* **To do**
Pictures must be kept out of the copy. Every entry is to be duplicated exactly.

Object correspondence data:
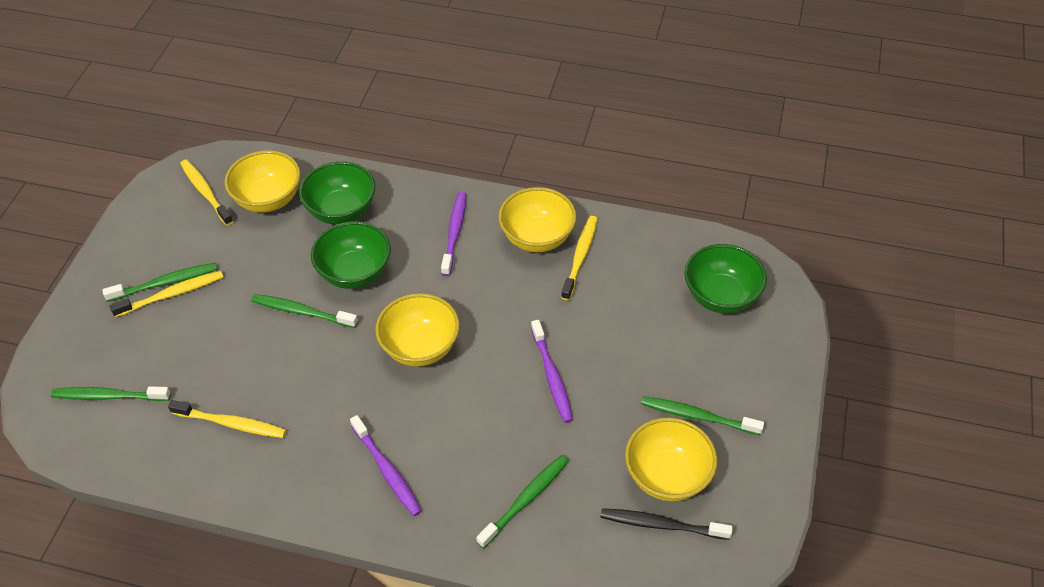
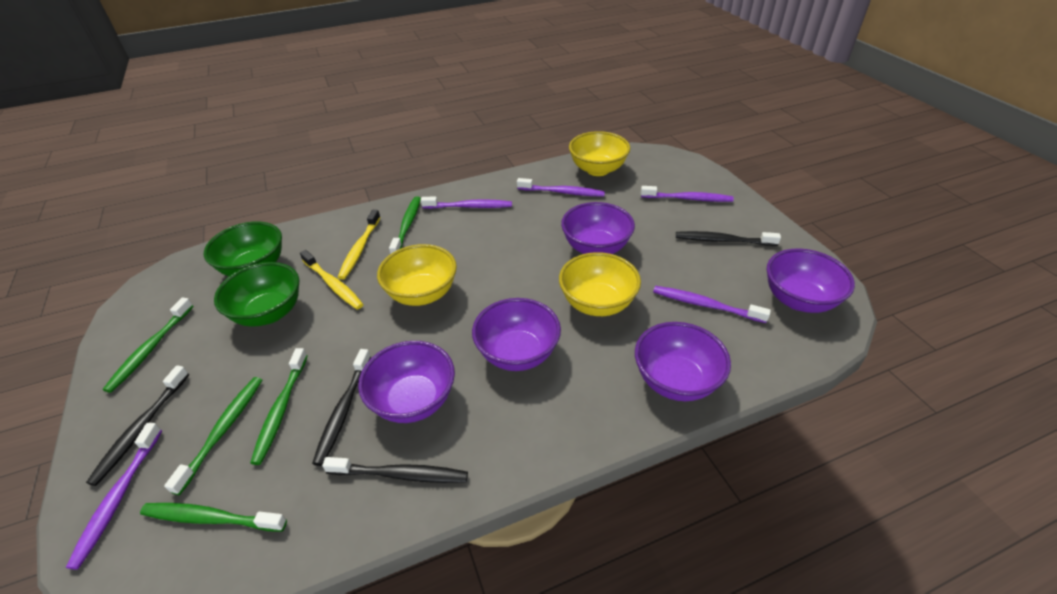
black toothbrush: 1 -> 4
green bowl: 3 -> 2
purple bowl: 0 -> 5
purple toothbrush: 3 -> 5
yellow bowl: 4 -> 3
yellow toothbrush: 4 -> 2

* **Response**
black toothbrush: 1 -> 4
green bowl: 3 -> 2
purple bowl: 0 -> 5
purple toothbrush: 3 -> 5
yellow bowl: 4 -> 3
yellow toothbrush: 4 -> 2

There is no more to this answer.